Stored dataset items
————

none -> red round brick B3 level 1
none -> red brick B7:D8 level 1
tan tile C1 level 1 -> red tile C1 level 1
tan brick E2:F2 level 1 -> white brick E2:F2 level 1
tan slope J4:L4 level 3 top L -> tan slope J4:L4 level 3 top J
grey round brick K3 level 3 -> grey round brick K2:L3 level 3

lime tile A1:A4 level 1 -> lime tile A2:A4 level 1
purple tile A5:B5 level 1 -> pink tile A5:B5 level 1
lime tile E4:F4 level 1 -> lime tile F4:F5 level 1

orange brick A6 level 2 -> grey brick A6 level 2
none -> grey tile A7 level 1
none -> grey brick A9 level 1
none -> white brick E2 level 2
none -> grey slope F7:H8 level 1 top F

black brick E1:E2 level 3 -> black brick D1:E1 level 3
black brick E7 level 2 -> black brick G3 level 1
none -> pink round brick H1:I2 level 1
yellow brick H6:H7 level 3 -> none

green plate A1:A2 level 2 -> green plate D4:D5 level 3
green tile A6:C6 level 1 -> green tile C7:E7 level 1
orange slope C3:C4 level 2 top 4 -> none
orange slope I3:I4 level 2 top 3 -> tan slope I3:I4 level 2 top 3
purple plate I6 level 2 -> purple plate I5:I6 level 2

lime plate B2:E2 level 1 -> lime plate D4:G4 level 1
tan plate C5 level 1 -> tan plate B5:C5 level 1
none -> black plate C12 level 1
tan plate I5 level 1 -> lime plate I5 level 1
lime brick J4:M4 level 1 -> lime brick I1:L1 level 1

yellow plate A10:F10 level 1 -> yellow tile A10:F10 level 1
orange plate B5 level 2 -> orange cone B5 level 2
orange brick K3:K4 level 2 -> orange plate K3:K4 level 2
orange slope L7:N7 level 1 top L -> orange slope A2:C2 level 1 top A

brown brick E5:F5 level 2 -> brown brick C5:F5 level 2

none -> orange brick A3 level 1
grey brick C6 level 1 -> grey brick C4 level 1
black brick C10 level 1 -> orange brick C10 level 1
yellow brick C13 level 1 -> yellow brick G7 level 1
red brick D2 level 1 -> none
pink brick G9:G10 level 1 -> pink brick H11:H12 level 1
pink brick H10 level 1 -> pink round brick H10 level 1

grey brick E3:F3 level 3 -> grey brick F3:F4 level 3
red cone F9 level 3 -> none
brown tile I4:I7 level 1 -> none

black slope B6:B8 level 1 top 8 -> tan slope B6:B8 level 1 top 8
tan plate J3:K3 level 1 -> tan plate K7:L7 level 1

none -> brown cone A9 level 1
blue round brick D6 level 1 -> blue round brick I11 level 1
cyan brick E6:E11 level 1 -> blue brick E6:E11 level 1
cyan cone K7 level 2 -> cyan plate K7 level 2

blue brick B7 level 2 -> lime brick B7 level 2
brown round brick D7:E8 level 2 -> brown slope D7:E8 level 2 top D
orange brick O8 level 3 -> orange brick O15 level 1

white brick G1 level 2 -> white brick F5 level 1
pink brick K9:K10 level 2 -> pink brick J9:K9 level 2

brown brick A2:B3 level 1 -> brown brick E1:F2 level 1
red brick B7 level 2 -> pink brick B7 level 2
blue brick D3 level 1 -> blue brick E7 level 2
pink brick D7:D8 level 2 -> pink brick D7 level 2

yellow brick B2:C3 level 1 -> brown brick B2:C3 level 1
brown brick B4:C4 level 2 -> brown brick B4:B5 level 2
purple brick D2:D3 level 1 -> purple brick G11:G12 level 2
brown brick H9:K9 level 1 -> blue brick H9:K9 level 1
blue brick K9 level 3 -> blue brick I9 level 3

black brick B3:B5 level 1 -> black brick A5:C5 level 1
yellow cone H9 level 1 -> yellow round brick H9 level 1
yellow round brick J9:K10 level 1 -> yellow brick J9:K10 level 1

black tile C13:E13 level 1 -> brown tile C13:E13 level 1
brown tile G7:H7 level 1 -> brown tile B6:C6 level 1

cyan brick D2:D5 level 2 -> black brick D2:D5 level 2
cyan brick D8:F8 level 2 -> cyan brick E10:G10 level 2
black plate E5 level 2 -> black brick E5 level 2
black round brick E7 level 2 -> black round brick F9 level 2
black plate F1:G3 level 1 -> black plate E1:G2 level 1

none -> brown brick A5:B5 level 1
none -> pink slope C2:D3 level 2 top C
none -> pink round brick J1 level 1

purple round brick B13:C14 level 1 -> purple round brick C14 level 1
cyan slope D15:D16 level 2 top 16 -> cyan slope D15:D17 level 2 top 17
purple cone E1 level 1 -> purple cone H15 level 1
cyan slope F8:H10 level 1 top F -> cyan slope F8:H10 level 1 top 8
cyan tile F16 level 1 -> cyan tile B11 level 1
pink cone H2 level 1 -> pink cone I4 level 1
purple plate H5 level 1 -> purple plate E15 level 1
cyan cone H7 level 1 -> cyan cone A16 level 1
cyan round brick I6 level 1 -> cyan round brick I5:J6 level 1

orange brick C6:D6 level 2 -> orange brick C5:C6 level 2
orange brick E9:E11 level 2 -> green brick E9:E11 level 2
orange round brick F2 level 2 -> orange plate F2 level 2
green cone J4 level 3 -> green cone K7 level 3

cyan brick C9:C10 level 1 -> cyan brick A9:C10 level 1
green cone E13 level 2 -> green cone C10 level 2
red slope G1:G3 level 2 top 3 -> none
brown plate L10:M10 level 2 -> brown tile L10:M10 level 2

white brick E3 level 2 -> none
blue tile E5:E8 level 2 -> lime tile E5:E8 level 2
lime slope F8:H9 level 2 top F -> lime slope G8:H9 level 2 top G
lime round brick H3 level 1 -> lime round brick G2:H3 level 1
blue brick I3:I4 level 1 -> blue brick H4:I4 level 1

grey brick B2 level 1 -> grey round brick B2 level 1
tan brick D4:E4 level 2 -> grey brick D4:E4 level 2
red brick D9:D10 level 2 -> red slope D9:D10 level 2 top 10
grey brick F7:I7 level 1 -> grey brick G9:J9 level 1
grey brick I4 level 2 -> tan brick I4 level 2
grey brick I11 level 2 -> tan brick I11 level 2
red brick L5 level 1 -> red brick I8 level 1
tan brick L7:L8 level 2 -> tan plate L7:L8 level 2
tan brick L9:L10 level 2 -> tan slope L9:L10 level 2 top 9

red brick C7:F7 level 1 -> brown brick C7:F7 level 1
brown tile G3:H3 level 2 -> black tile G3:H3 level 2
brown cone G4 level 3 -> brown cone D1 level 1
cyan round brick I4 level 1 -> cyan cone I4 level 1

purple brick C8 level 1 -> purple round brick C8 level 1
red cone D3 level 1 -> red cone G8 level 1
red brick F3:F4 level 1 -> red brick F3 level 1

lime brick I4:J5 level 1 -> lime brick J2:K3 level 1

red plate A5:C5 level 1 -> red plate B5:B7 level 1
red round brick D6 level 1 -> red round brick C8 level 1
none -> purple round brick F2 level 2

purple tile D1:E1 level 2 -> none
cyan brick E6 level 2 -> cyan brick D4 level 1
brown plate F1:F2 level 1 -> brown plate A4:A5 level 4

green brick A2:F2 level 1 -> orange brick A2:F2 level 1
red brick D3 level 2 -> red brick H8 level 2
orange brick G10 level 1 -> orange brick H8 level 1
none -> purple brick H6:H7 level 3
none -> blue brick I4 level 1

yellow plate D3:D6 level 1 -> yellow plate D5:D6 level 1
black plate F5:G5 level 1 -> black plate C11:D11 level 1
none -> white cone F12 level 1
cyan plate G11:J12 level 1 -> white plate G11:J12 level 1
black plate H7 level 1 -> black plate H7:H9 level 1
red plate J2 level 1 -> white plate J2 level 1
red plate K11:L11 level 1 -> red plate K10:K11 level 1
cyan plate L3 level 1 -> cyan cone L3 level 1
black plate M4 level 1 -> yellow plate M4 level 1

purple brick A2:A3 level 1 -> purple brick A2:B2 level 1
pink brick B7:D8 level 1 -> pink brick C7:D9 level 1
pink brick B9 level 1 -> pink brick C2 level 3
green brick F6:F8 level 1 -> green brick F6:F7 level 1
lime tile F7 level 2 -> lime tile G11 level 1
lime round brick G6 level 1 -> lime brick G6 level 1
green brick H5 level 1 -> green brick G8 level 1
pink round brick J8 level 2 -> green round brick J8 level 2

————

Exercise brief
Copy the records above exactly, beginning at the line that contains "pink brick G9:G10" and stopping after the line that contains "brown brick B4:C4".

Solution for this exercise
pink brick G9:G10 level 1 -> pink brick H11:H12 level 1
pink brick H10 level 1 -> pink round brick H10 level 1

grey brick E3:F3 level 3 -> grey brick F3:F4 level 3
red cone F9 level 3 -> none
brown tile I4:I7 level 1 -> none

black slope B6:B8 level 1 top 8 -> tan slope B6:B8 level 1 top 8
tan plate J3:K3 level 1 -> tan plate K7:L7 level 1

none -> brown cone A9 level 1
blue round brick D6 level 1 -> blue round brick I11 level 1
cyan brick E6:E11 level 1 -> blue brick E6:E11 level 1
cyan cone K7 level 2 -> cyan plate K7 level 2

blue brick B7 level 2 -> lime brick B7 level 2
brown round brick D7:E8 level 2 -> brown slope D7:E8 level 2 top D
orange brick O8 level 3 -> orange brick O15 level 1

white brick G1 level 2 -> white brick F5 level 1
pink brick K9:K10 level 2 -> pink brick J9:K9 level 2

brown brick A2:B3 level 1 -> brown brick E1:F2 level 1
red brick B7 level 2 -> pink brick B7 level 2
blue brick D3 level 1 -> blue brick E7 level 2
pink brick D7:D8 level 2 -> pink brick D7 level 2

yellow brick B2:C3 level 1 -> brown brick B2:C3 level 1
brown brick B4:C4 level 2 -> brown brick B4:B5 level 2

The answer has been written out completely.